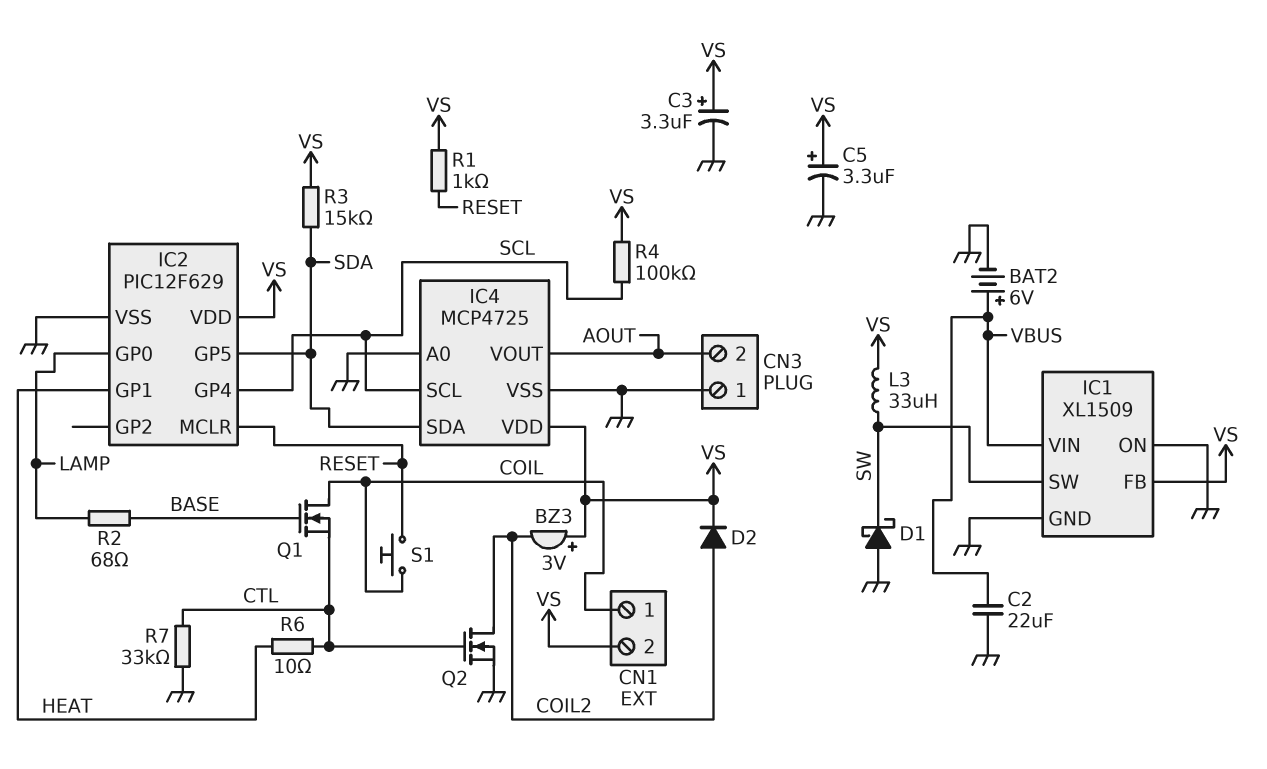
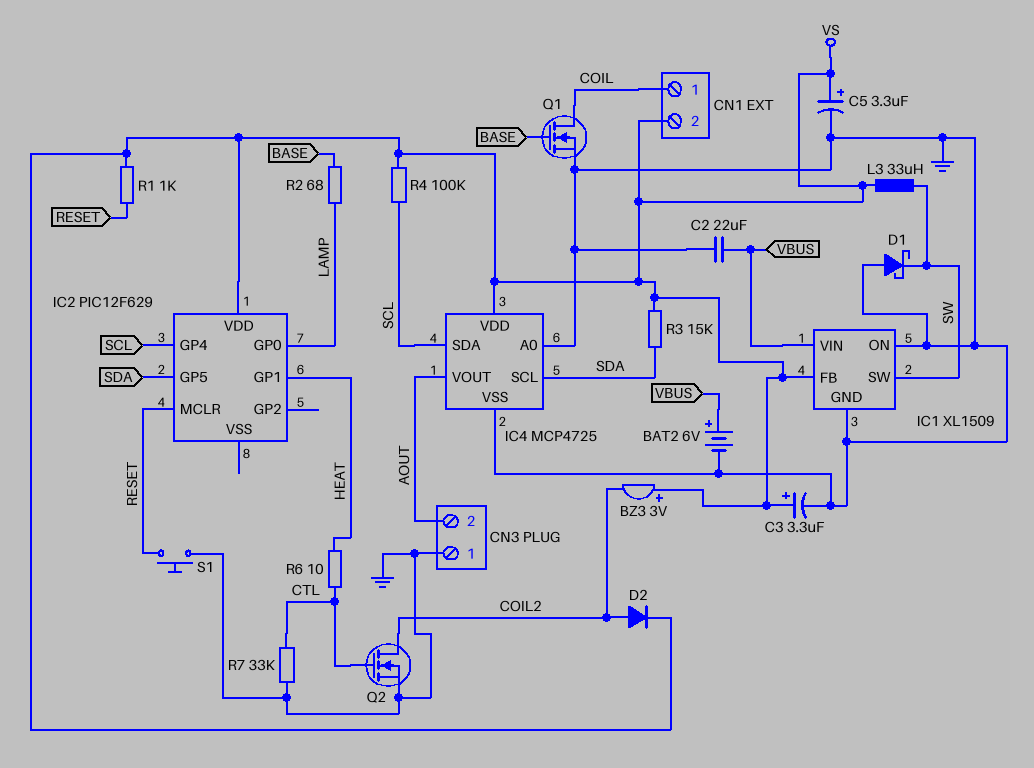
IC2 pin VSS: GND -> none
IC4 pin SCL: SCL -> SDA
IC4 pin SDA: SDA -> SCL
Q1: NMOS (G BASE, D COIL, S CTL) -> NMOS (G BASE, D COIL, S GND)
S1: button (COIL, RESET) -> button (GND, RESET)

= What you are asked to do =
Only the listing above, set down exactly and without pictures, belongs in the answer.

= Answer below =
IC2 pin VSS: GND -> none
IC4 pin SCL: SCL -> SDA
IC4 pin SDA: SDA -> SCL
Q1: NMOS (G BASE, D COIL, S CTL) -> NMOS (G BASE, D COIL, S GND)
S1: button (COIL, RESET) -> button (GND, RESET)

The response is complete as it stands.